PROBLEM REQUIREMENTS: With the line containing "pink line: (75, 86)" as the starting point, output the remaining lines of the data exactly as they are, through the last.

Extracted records:
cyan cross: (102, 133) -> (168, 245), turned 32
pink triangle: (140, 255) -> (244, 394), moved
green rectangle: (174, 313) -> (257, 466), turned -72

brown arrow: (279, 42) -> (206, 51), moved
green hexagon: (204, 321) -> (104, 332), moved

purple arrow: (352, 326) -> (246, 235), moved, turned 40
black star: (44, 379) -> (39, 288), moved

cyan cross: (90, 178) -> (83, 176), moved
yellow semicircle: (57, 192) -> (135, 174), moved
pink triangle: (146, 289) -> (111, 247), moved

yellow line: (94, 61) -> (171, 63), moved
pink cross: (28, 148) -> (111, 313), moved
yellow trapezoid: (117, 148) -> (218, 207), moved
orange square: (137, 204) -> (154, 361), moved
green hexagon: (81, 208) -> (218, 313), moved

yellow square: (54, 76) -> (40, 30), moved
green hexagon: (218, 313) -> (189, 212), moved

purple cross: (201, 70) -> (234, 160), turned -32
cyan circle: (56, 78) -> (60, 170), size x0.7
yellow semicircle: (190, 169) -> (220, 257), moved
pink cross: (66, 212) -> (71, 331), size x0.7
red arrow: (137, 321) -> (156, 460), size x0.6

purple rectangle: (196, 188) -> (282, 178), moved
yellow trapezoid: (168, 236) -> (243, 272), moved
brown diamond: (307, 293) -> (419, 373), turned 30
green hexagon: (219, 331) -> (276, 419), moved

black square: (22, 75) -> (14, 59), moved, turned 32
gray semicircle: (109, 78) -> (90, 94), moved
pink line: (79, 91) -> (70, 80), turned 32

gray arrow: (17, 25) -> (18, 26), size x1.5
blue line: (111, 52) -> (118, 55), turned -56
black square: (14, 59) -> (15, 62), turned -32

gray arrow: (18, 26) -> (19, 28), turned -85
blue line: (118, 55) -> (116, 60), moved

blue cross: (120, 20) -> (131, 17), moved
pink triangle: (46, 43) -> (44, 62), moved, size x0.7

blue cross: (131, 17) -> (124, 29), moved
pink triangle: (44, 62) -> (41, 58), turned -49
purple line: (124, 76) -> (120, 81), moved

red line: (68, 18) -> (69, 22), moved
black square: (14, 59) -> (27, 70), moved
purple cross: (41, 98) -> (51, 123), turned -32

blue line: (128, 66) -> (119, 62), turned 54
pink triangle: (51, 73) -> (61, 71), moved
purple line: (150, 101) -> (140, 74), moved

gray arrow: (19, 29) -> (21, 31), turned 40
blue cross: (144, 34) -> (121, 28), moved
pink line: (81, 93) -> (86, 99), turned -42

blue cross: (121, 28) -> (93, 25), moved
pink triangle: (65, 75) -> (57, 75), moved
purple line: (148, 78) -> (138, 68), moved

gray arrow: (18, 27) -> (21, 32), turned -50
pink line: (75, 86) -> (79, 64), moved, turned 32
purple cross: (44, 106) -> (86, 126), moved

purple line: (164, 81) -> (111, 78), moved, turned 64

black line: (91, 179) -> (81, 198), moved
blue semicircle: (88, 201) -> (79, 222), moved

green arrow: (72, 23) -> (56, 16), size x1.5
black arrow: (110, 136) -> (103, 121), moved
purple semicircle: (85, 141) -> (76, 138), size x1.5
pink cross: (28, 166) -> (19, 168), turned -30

TASK RESULT:
pink line: (75, 86) -> (79, 64), moved, turned 32
purple cross: (44, 106) -> (86, 126), moved

purple line: (164, 81) -> (111, 78), moved, turned 64

black line: (91, 179) -> (81, 198), moved
blue semicircle: (88, 201) -> (79, 222), moved

green arrow: (72, 23) -> (56, 16), size x1.5
black arrow: (110, 136) -> (103, 121), moved
purple semicircle: (85, 141) -> (76, 138), size x1.5
pink cross: (28, 166) -> (19, 168), turned -30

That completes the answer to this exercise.